(Stored data)
= Beginning of Section =

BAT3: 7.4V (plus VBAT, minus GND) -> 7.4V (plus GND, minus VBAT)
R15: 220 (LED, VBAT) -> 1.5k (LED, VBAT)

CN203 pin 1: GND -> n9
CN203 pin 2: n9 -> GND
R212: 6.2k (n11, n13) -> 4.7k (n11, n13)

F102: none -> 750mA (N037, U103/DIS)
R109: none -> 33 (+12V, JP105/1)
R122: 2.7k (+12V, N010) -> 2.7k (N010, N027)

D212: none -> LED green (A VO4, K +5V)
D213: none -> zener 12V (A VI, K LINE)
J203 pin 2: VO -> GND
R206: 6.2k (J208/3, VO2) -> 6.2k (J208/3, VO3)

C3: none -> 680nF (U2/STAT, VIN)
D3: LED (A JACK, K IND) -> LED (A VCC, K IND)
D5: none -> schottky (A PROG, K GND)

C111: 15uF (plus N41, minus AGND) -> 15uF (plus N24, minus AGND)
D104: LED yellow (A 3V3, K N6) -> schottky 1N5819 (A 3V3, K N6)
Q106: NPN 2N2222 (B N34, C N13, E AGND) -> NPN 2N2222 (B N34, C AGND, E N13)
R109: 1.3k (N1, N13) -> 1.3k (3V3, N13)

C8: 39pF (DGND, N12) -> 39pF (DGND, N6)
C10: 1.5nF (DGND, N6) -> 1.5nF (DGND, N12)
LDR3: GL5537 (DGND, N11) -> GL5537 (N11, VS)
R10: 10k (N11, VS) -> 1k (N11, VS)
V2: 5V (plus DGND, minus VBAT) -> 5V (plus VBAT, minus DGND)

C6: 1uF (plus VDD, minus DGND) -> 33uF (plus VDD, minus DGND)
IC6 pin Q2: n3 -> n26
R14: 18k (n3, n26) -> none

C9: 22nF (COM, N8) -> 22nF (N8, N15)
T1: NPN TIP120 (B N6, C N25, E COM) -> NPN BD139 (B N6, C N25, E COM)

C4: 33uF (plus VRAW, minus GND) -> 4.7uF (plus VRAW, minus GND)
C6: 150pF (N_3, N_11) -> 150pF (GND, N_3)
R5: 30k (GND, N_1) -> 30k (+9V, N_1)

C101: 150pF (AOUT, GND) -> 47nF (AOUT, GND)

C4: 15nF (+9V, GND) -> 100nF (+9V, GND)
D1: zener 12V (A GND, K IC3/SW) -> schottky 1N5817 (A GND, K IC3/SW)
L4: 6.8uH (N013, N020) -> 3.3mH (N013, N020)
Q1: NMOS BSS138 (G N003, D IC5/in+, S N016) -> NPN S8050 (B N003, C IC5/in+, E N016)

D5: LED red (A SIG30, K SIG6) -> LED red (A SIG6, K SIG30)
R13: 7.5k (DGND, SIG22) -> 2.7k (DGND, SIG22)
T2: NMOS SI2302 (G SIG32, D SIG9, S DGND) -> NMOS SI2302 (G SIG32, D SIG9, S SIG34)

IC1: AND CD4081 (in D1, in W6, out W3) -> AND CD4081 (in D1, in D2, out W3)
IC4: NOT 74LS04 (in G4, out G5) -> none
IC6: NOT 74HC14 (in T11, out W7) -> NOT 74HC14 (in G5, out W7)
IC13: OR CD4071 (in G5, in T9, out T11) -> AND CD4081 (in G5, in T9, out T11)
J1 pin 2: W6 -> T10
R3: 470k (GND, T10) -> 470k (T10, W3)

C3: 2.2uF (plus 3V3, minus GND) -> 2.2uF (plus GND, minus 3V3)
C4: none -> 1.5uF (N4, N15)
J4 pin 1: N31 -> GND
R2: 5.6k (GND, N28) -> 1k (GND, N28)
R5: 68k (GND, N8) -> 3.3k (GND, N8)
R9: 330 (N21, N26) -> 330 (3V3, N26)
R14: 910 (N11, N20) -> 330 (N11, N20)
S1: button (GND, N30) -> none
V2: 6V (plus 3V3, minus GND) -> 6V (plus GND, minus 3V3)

= End of Section =

- What the task asks: The lines sought are those in the data above that include the string "VBAT"; copy each one.

- Task response:
BAT3: 7.4V (plus VBAT, minus GND) -> 7.4V (plus GND, minus VBAT)
R15: 220 (LED, VBAT) -> 1.5k (LED, VBAT)
V2: 5V (plus DGND, minus VBAT) -> 5V (plus VBAT, minus DGND)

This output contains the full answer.